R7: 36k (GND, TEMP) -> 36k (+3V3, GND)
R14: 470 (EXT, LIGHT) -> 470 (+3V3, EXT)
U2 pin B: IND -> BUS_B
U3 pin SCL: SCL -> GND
———
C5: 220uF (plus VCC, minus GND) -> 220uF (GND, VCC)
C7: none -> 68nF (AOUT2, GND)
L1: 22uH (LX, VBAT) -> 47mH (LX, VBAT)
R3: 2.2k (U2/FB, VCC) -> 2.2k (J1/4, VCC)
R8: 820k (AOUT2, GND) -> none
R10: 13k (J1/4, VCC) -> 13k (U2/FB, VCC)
———
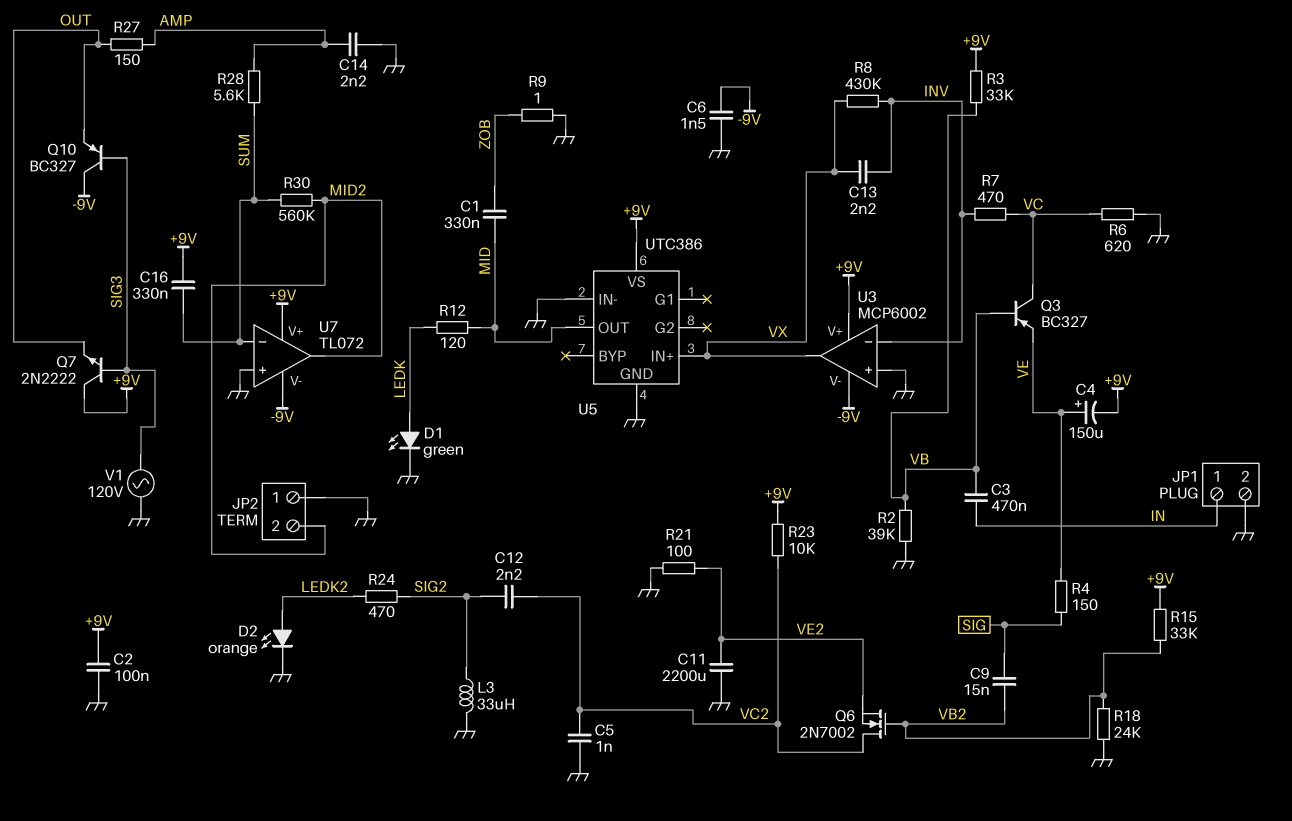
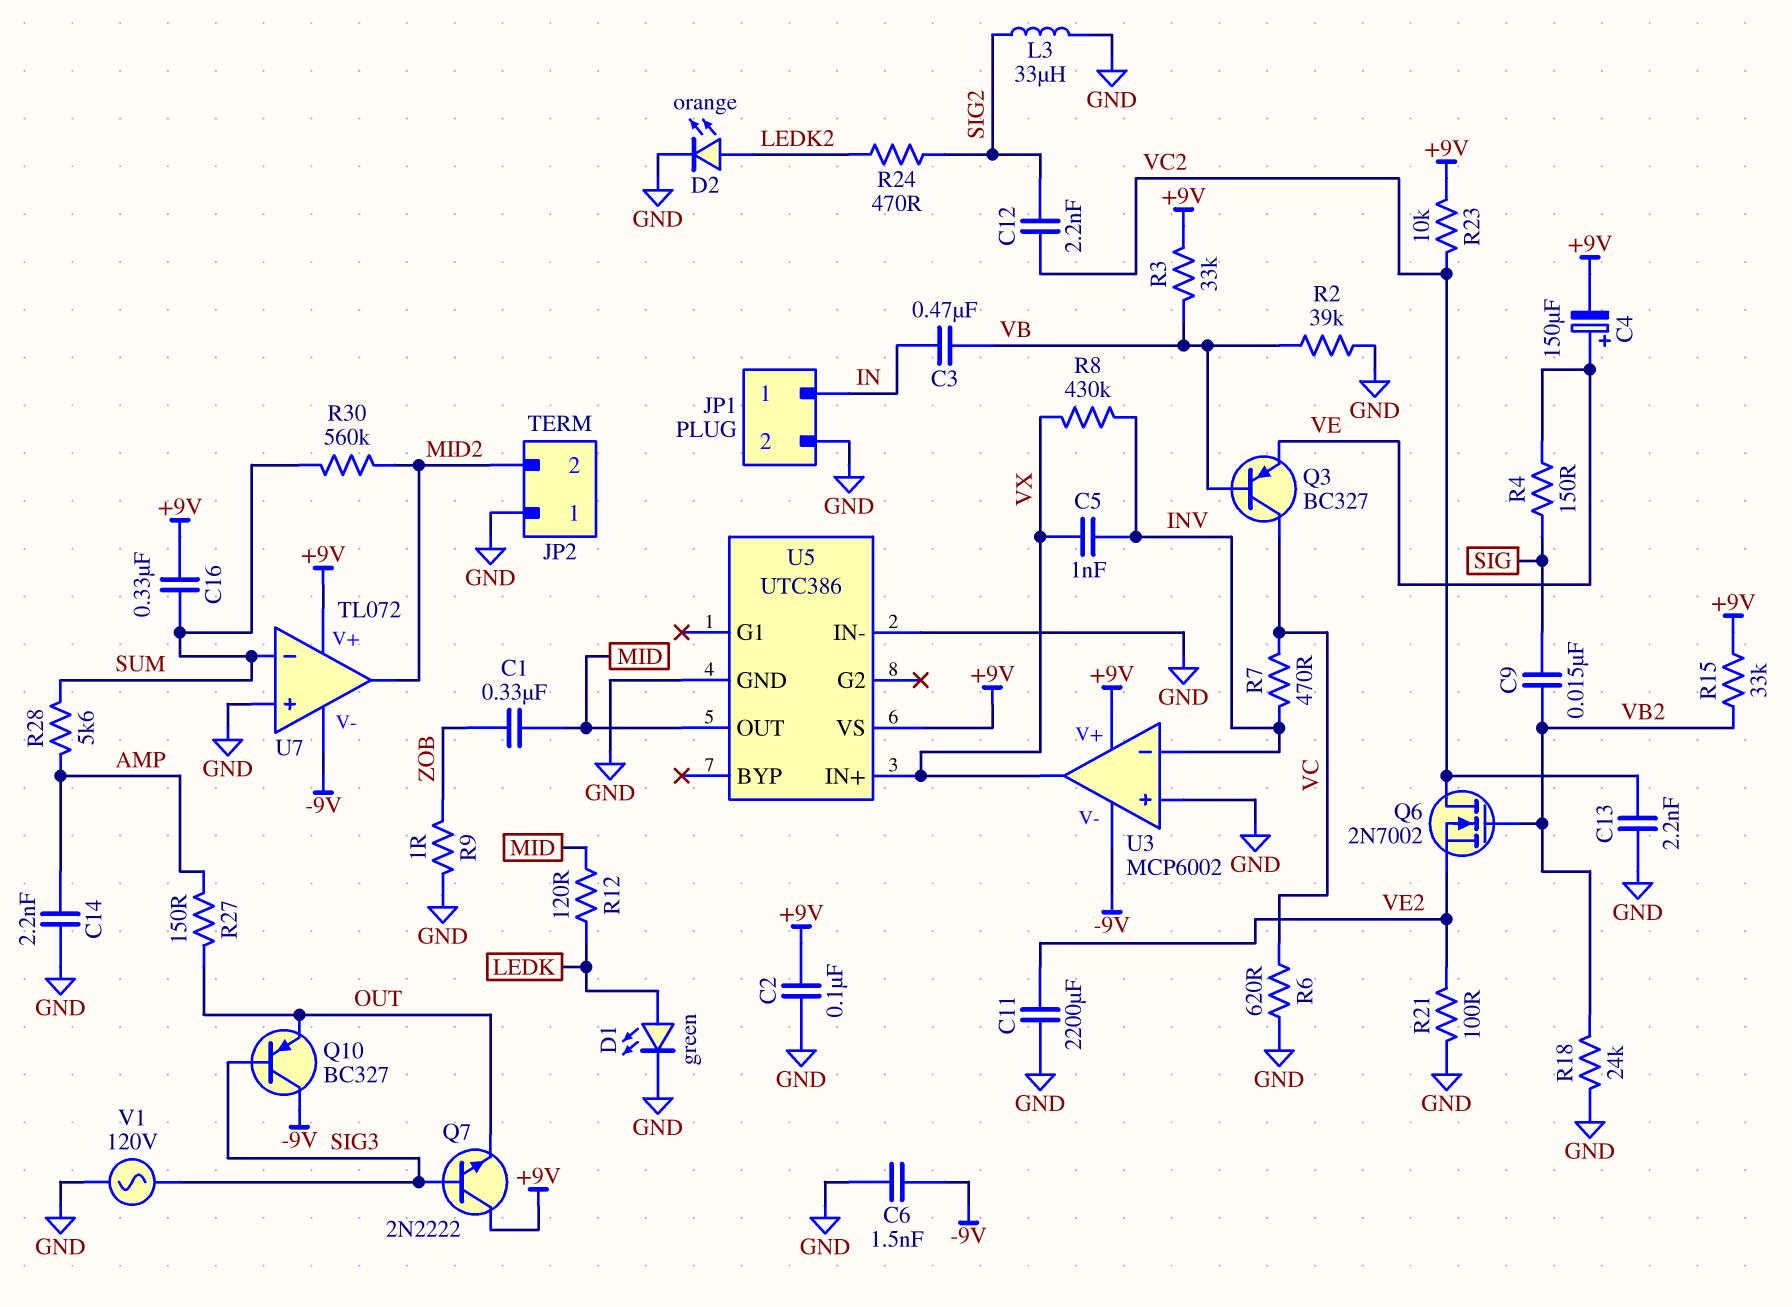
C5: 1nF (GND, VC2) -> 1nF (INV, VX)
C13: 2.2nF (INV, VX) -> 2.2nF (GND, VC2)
———
Requirement: Would you please write out, exactly and with no other lines, the stretch of the listing above from the line containing "R3: 2.2k (U2/FB, VCC) -> 2.2k (J1/4, VCC)" through the line containing "R10: 13k (J1/4, VCC) -> 13k (U2/FB, VCC)"?

Answer section:
R3: 2.2k (U2/FB, VCC) -> 2.2k (J1/4, VCC)
R8: 820k (AOUT2, GND) -> none
R10: 13k (J1/4, VCC) -> 13k (U2/FB, VCC)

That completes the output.